DATA FOR REVIEW:
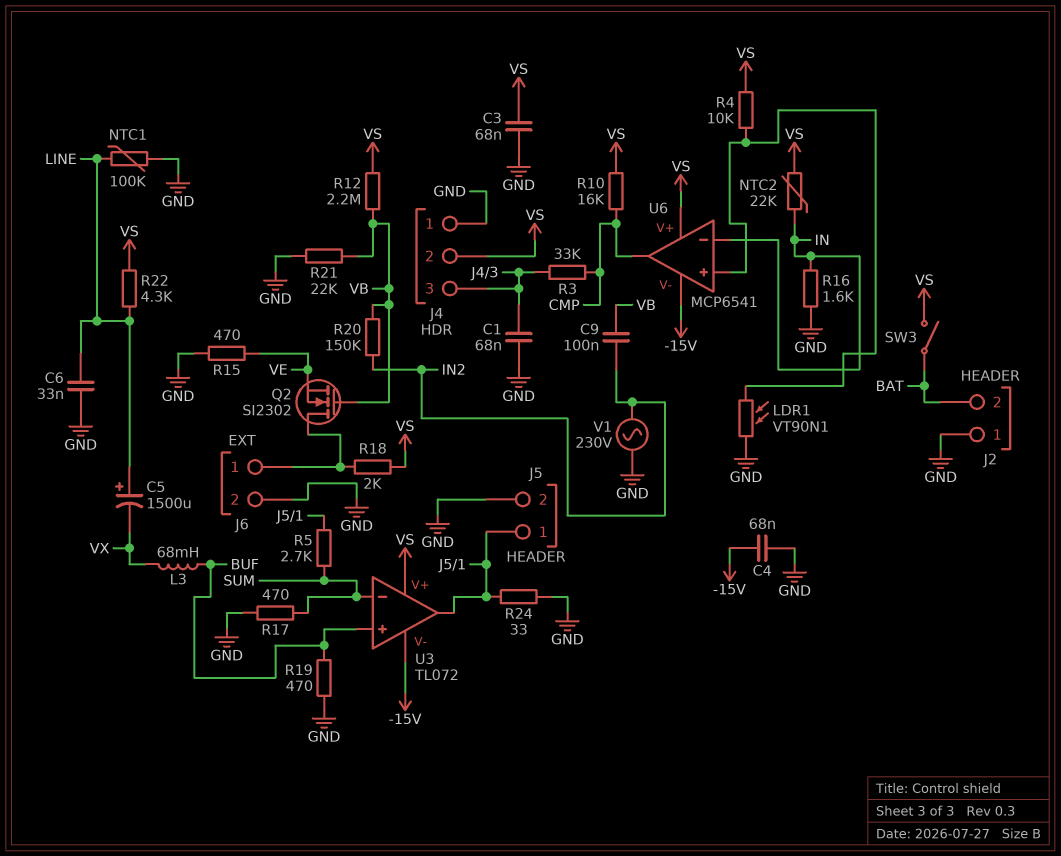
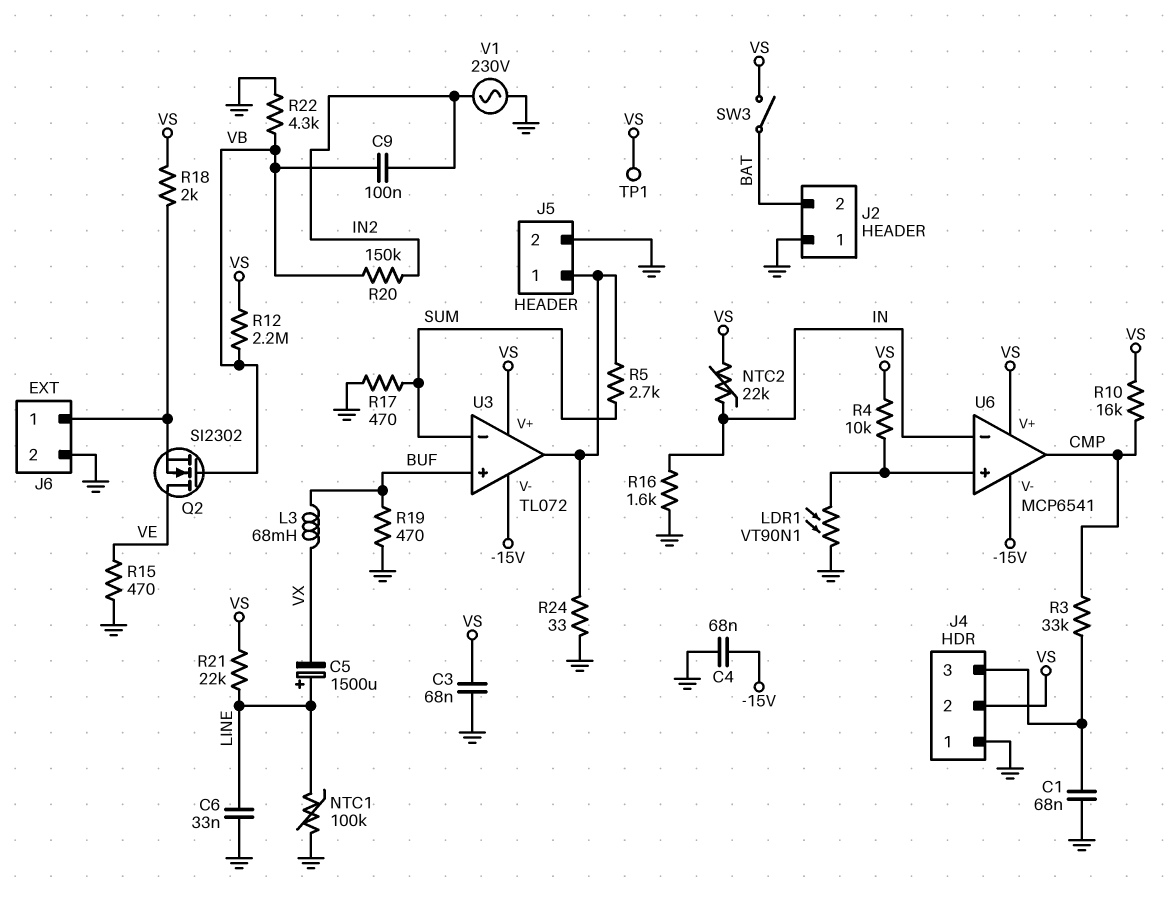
Q2: NMOS SI2302 (G VB, D J6/1, S VE) -> NMOS SI2302 (G VB, D VE, S J6/1)
R21: 22k (GND, VB) -> 22k (LINE, VS)
R22: 4.3k (LINE, VS) -> 4.3k (GND, VB)
TP1: none -> test point (VS)

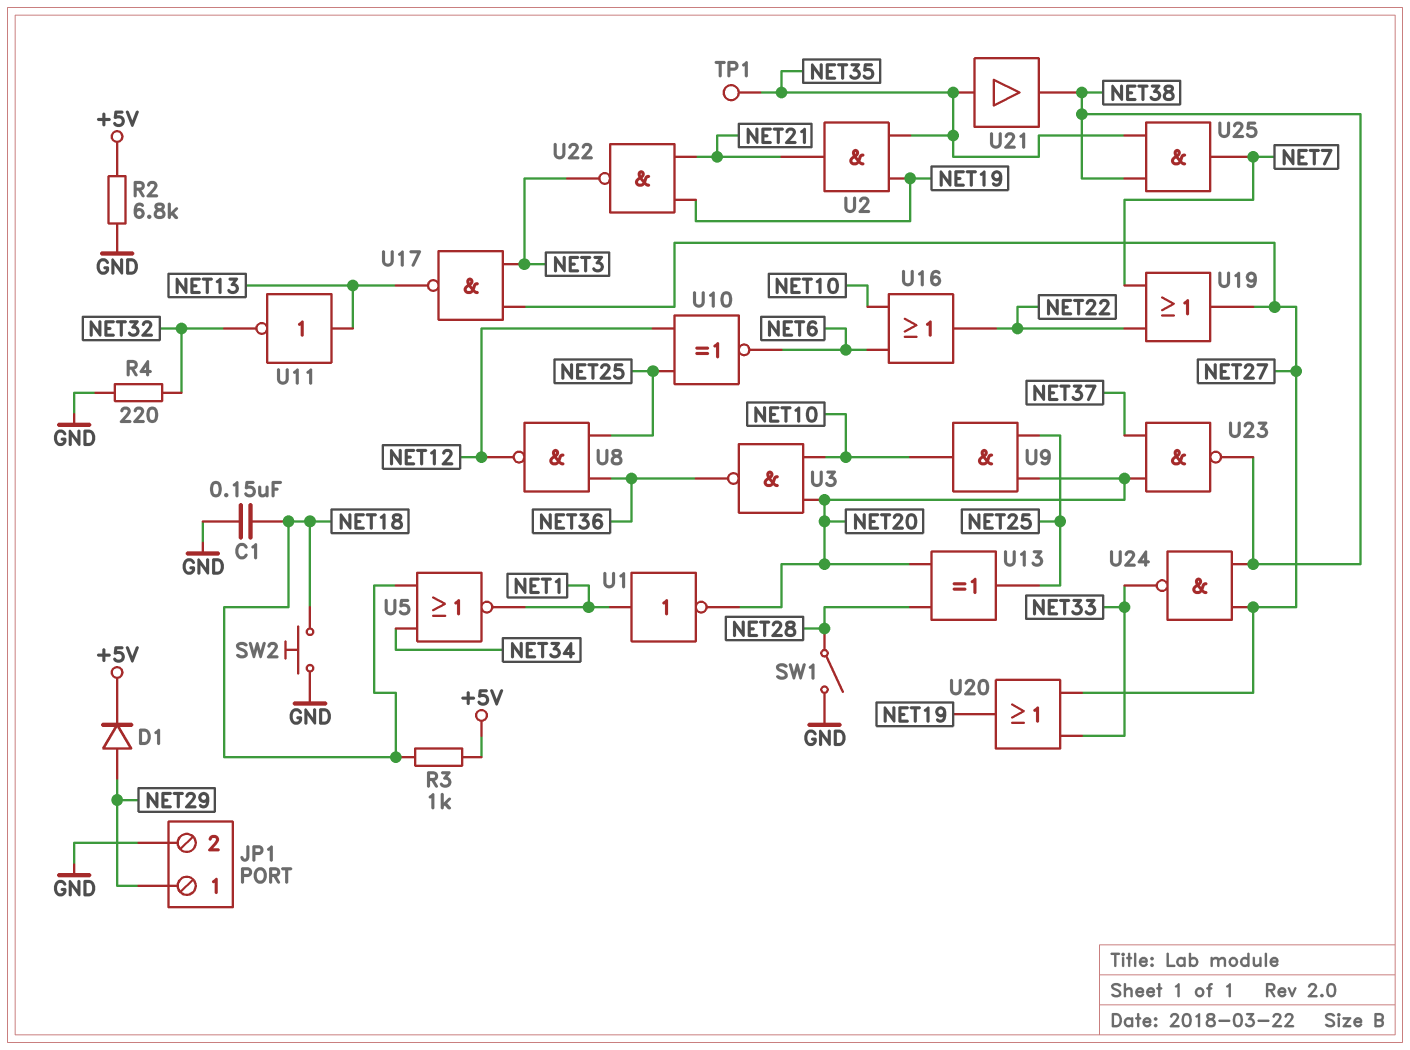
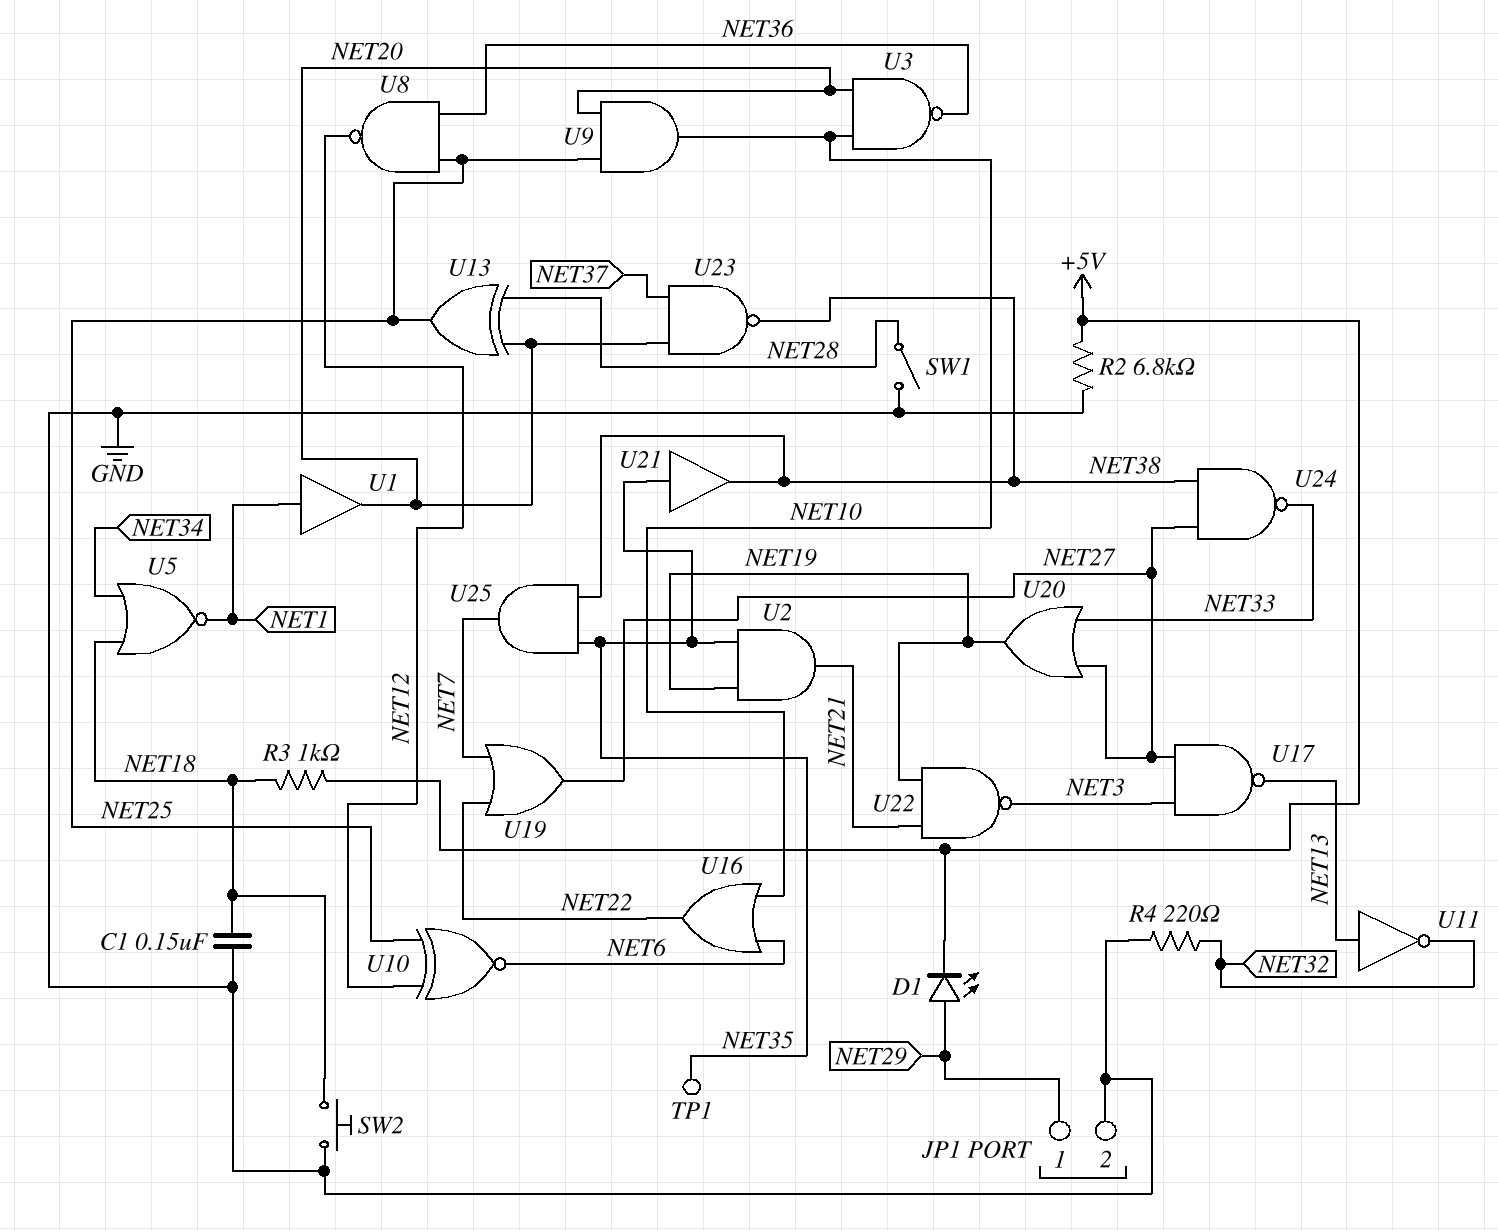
D1: diode (A NET29, K +5V) -> LED (A NET29, K +5V)
U1: NOT (in NET1, out NET20) -> buffer (in NET1, out NET20)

YOUR ASSIGNMENT: Leaving the pictures out, give again word for word each line from the one holding "TP1: none -> test point (VS)" through the end of the records.

REPLY:
TP1: none -> test point (VS)

D1: diode (A NET29, K +5V) -> LED (A NET29, K +5V)
U1: NOT (in NET1, out NET20) -> buffer (in NET1, out NET20)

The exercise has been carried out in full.